• [Available data]:
::::
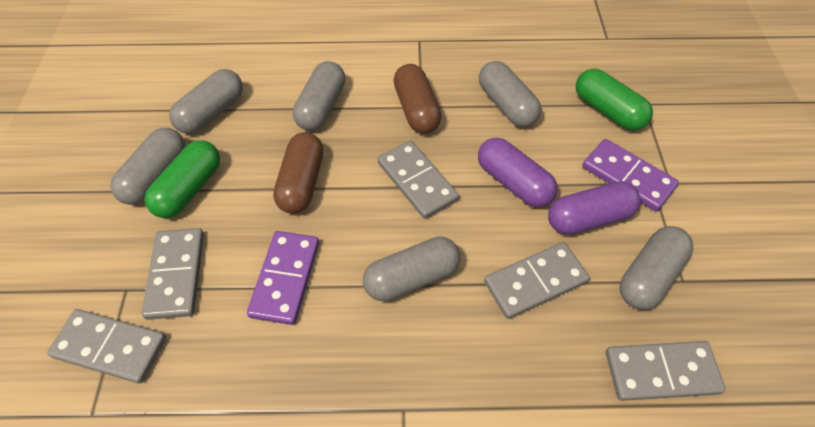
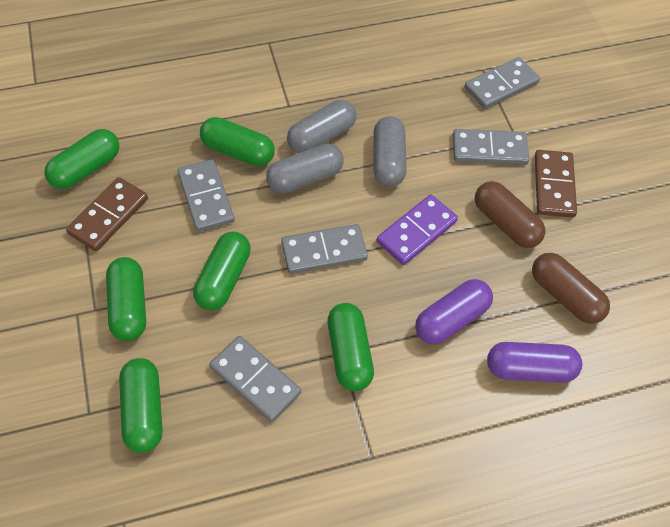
brown domino: 0 -> 2
green capsule: 2 -> 6
grey capsule: 6 -> 3
purple domino: 2 -> 1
::::
The answer consists solely of the lines from the one containing "green capsule: 2 -> 6" through the last line of the data above, reproduced exactly.

• [Result below]:
green capsule: 2 -> 6
grey capsule: 6 -> 3
purple domino: 2 -> 1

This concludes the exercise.